Show every line below where "none" can be found.
━━ MATERIAL SUPPLIED
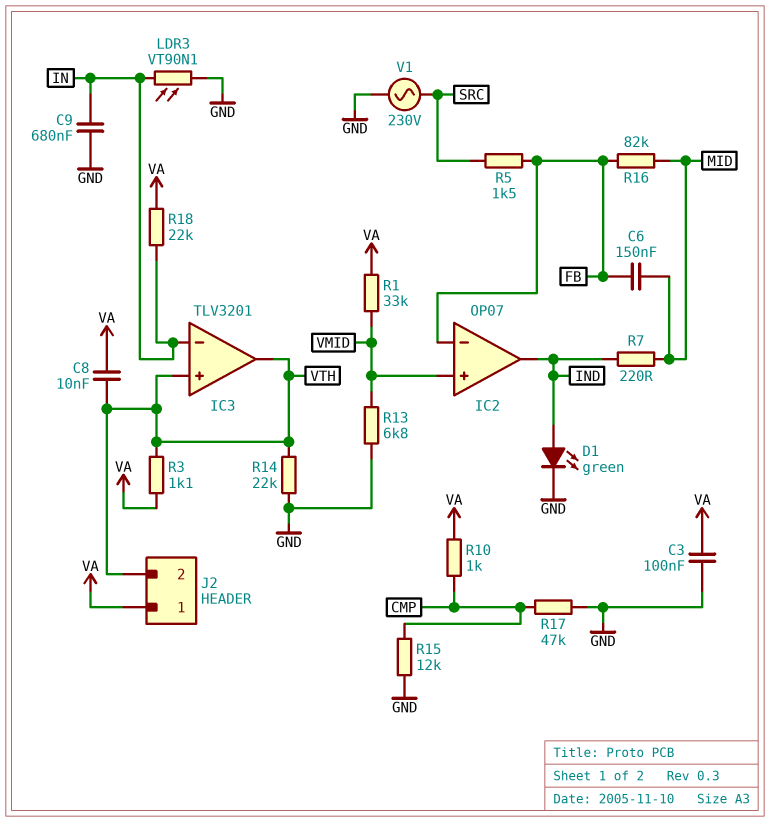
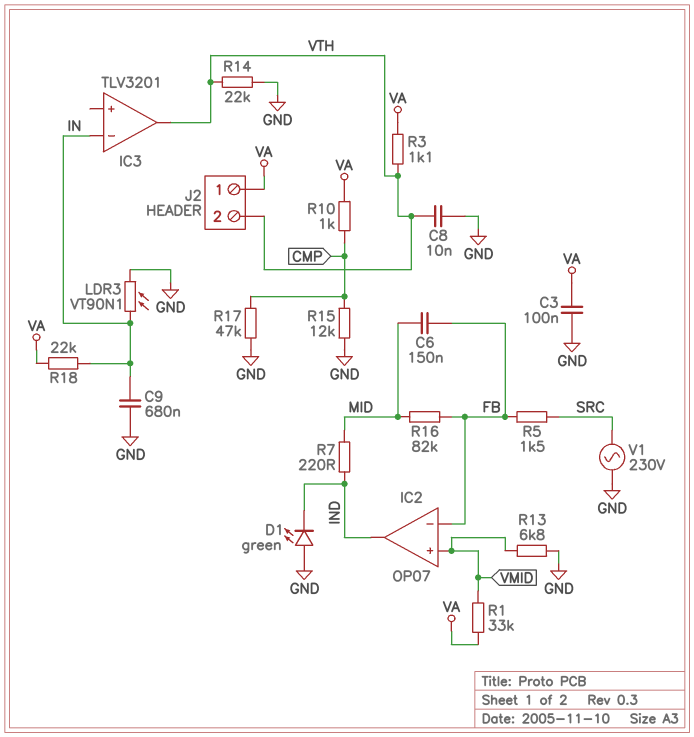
C8: 10nF (VA, VTH) -> 10nF (GND, VTH)
D1: LED green (A IND, K GND) -> LED green (A GND, K IND)
IC3 pin in+: VTH -> none

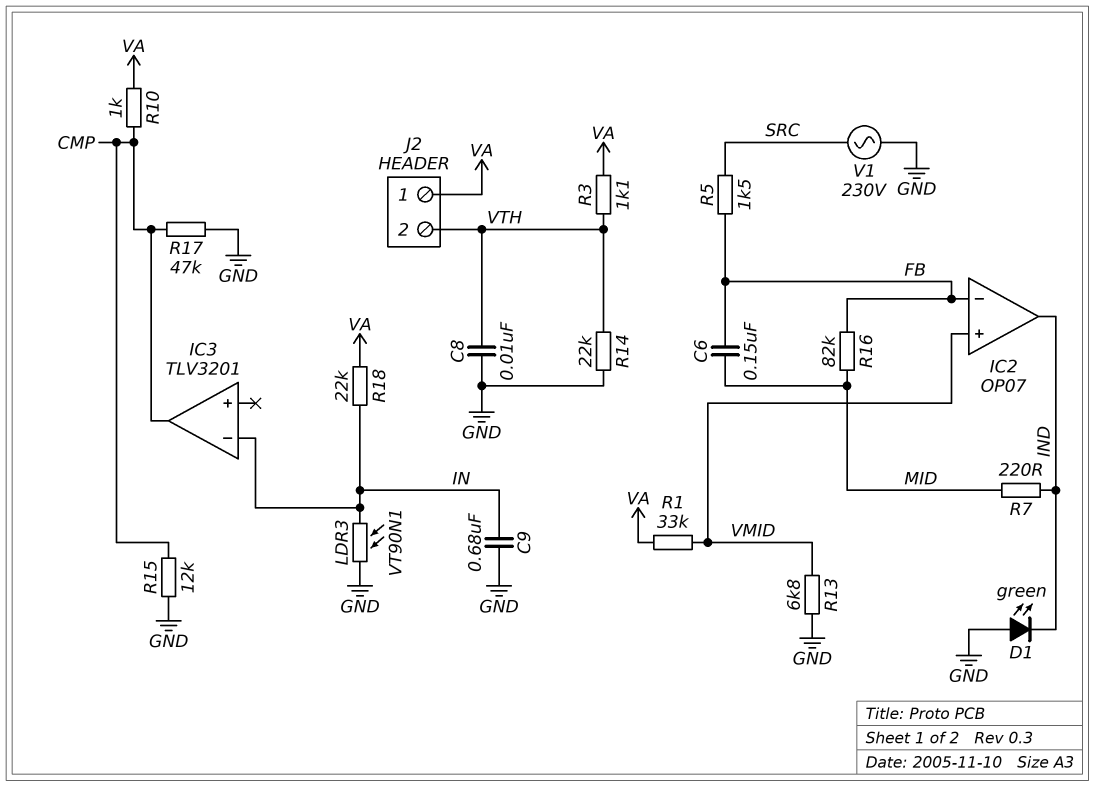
C3: 100nF (GND, VA) -> none
IC3 pin out: VTH -> CMP

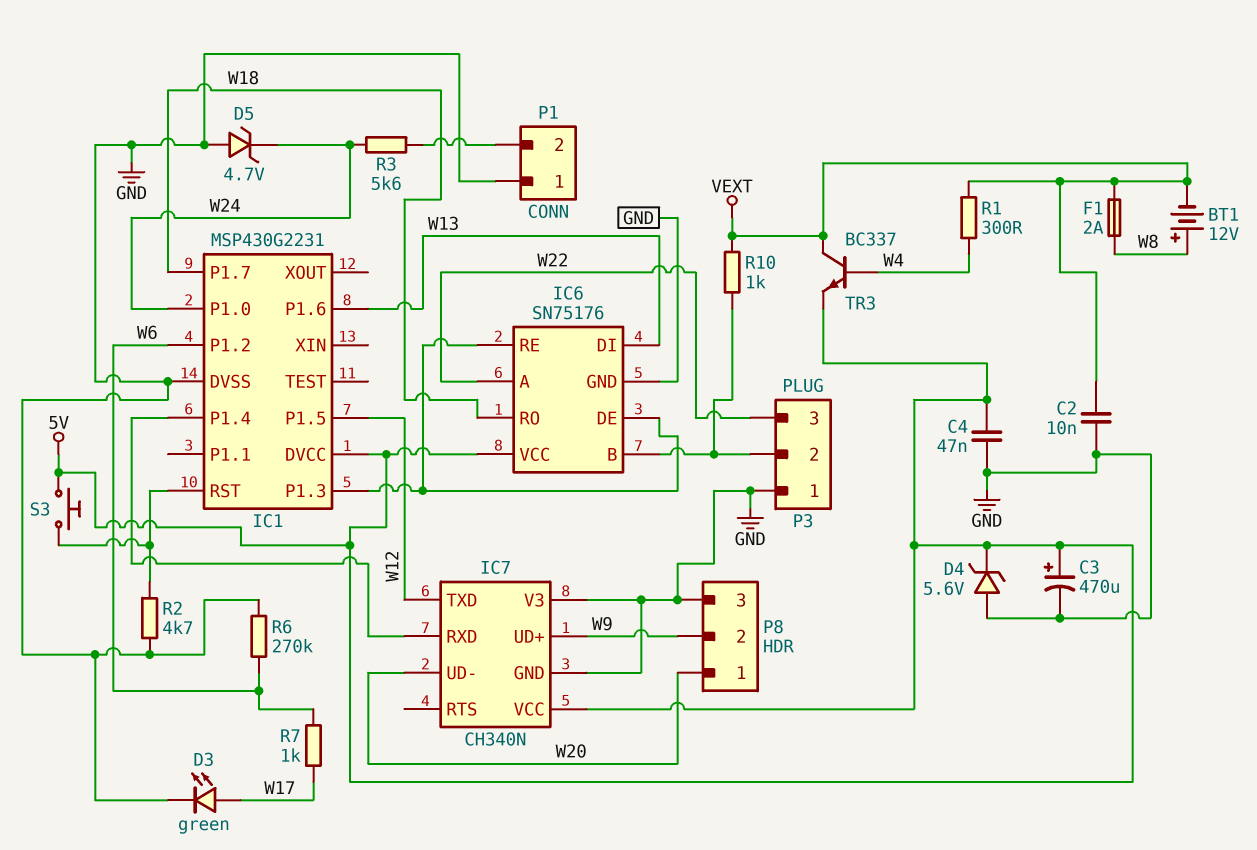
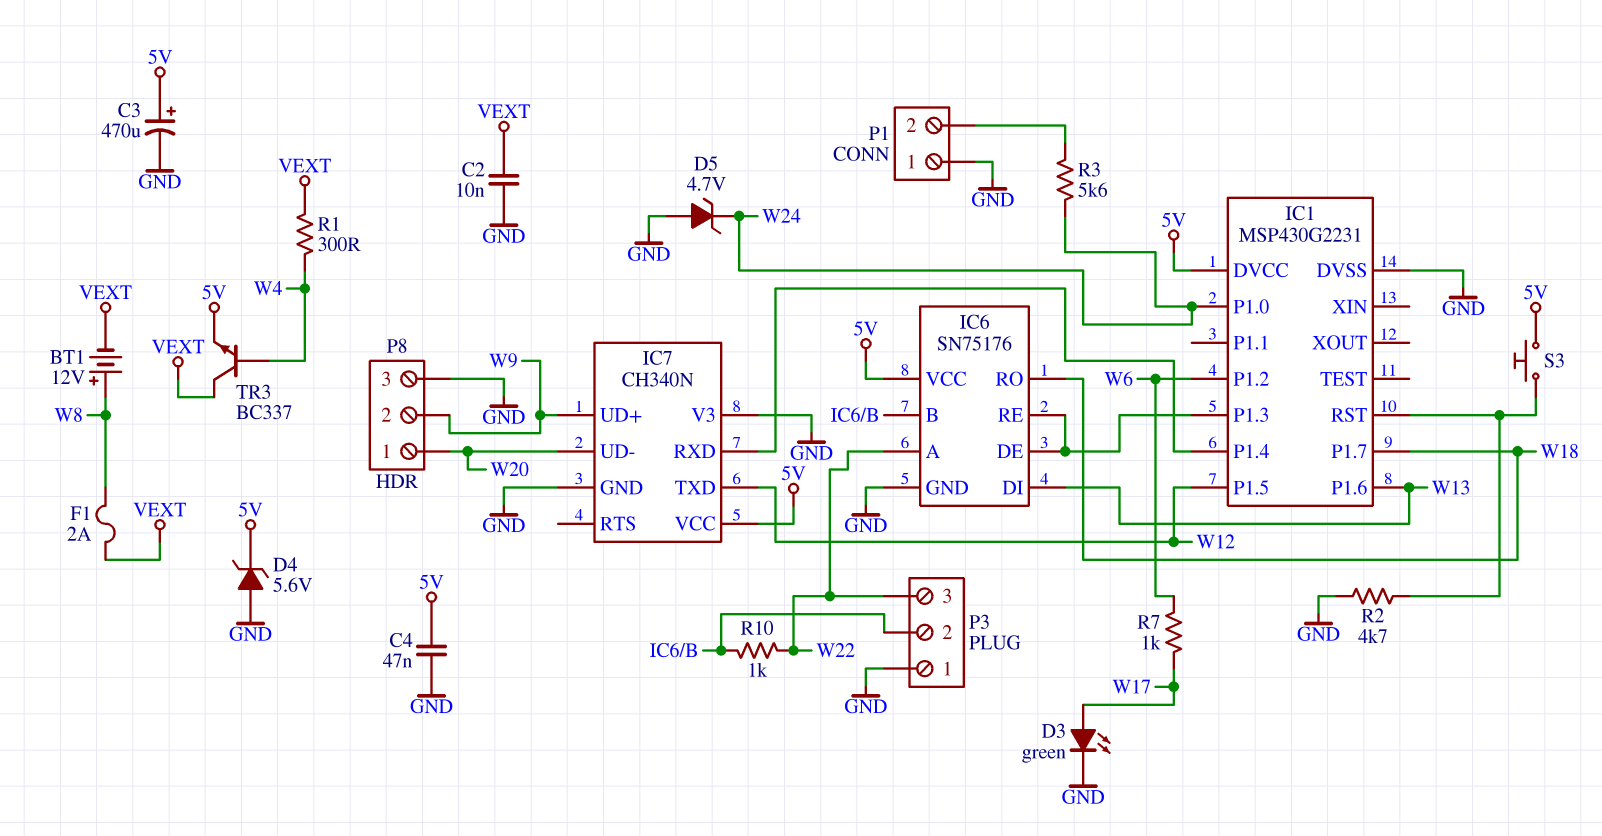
R6: 270k (GND, W6) -> none
R10: 1k (IC6/B, VEXT) -> 1k (IC6/B, W22)

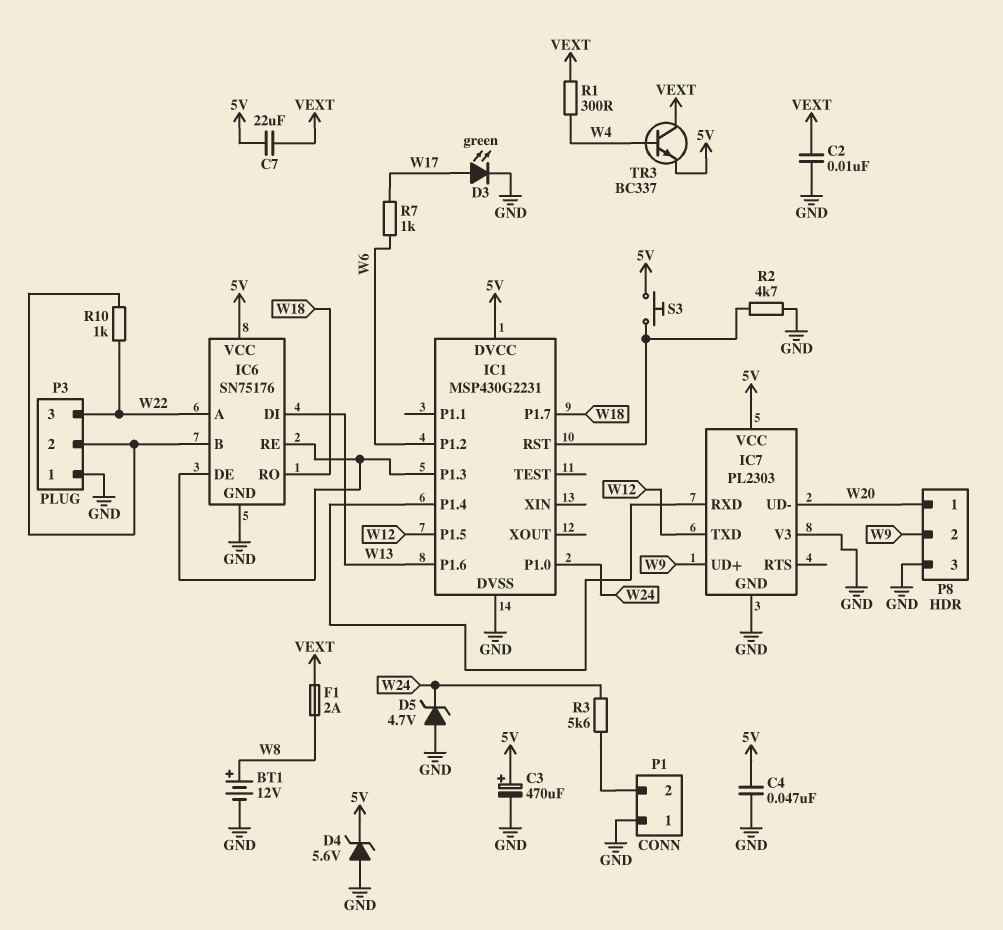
BT1: 12V (plus W8, minus VEXT) -> 12V (plus W8, minus GND)
C7: none -> 22uF (5V, VEXT)
IC7: CH340N -> PL2303

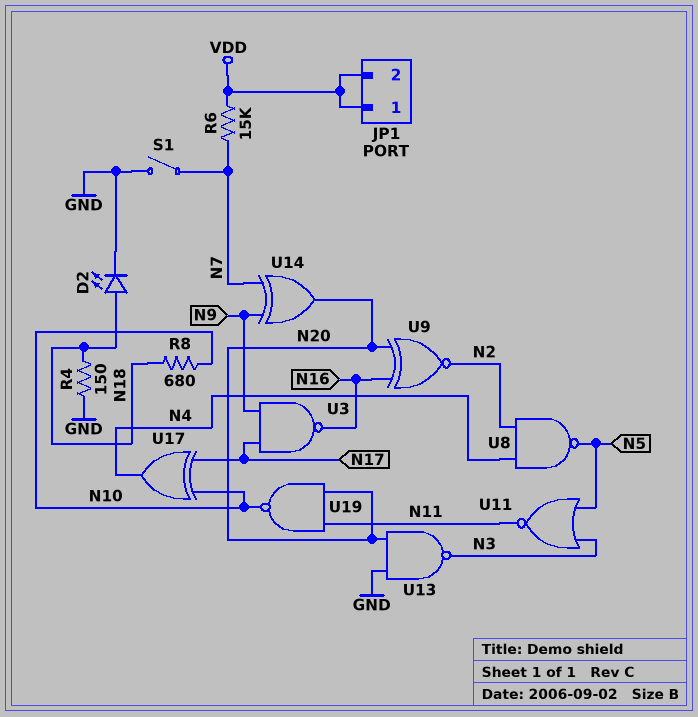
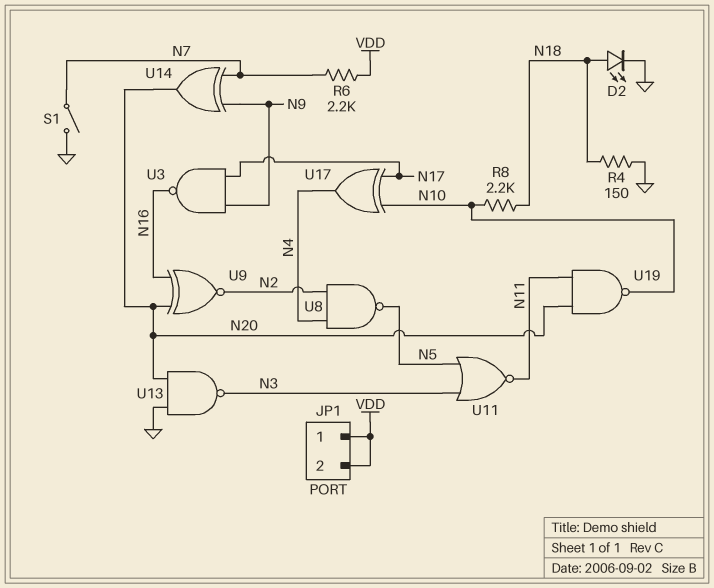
R6: 15k (N7, VDD) -> 2.2k (N7, VDD)
R8: 680 (N10, N18) -> 2.2k (N10, N18)

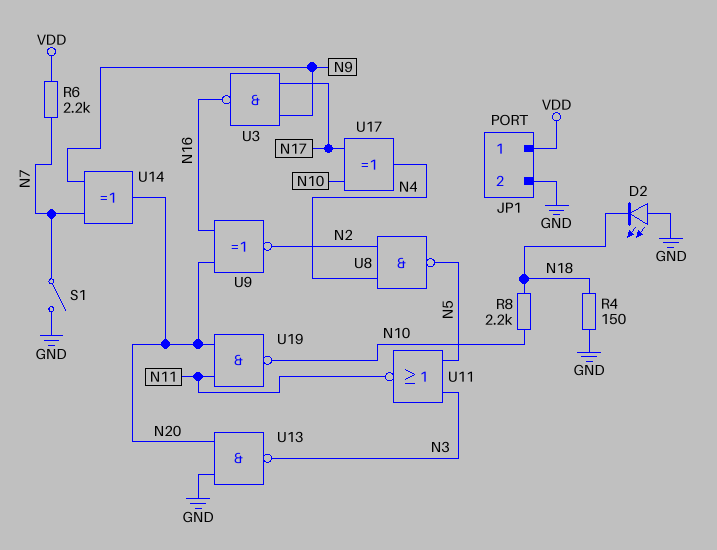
D2: LED (A N18, K GND) -> LED (A GND, K N18)
JP1 pin 2: VDD -> GND

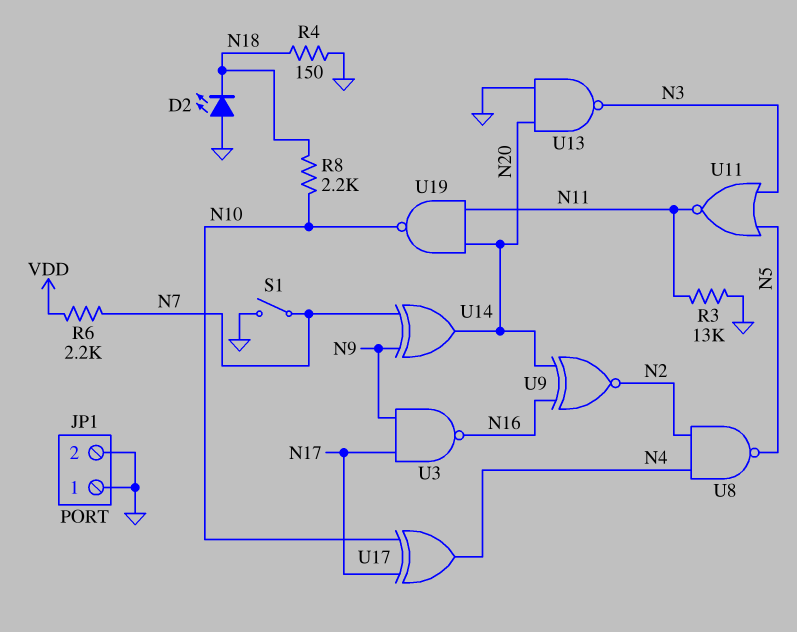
JP1 pin 1: VDD -> GND
R3: none -> 13k (GND, N11)

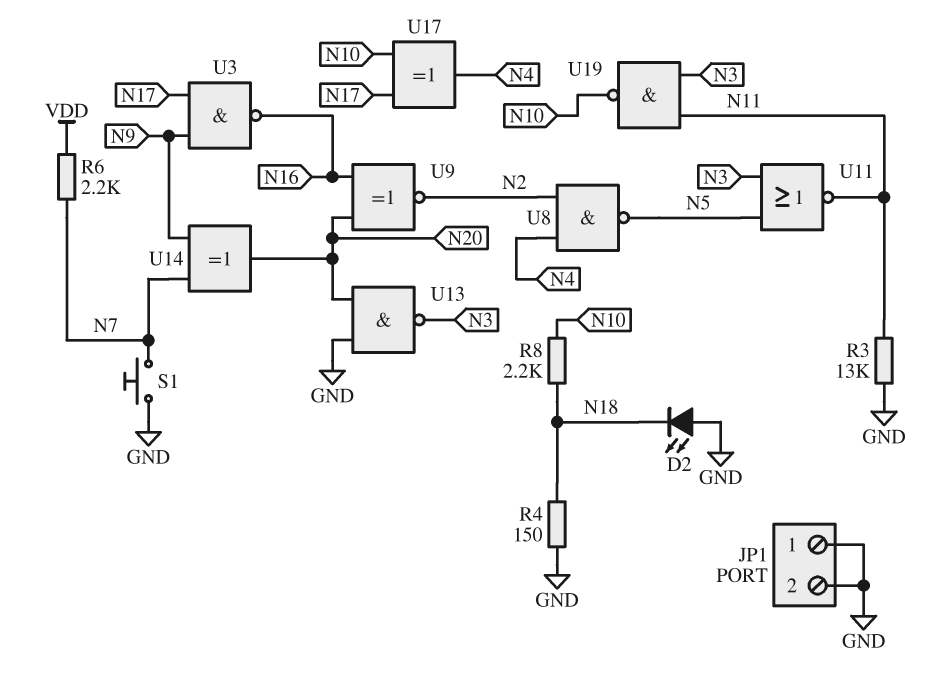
S1: switch (GND, N7) -> button (GND, N7)
U19: NAND (in N11, in N20, out N10) -> NAND (in N3, in N11, out N10)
━━━━
▶ _TASK OUTPUT_:
IC3 pin in+: VTH -> none
C3: 100nF (GND, VA) -> none
R6: 270k (GND, W6) -> none
C7: none -> 22uF (5V, VEXT)
R3: none -> 13k (GND, N11)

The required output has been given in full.